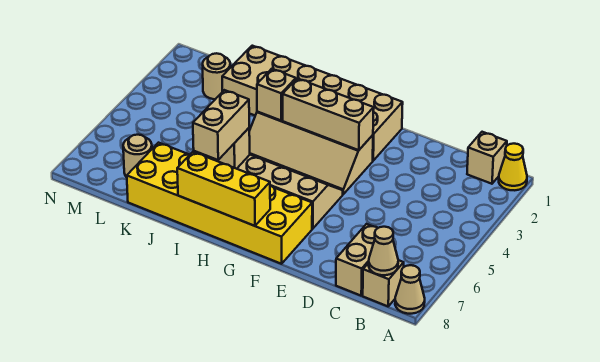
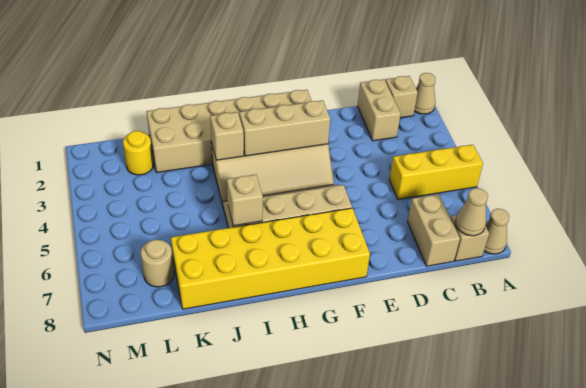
yellow cone A1 level 1 -> tan cone A1 level 1
yellow brick G8:I8 level 2 -> yellow brick A5:C5 level 1
tan brick I6:I7 level 3 -> tan brick C1:C2 level 1
tan round brick L2 level 1 -> yellow round brick L2 level 1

§ §

Say how many lines of the material above contain the string "brick". Write nothing but the number.

Task response -
3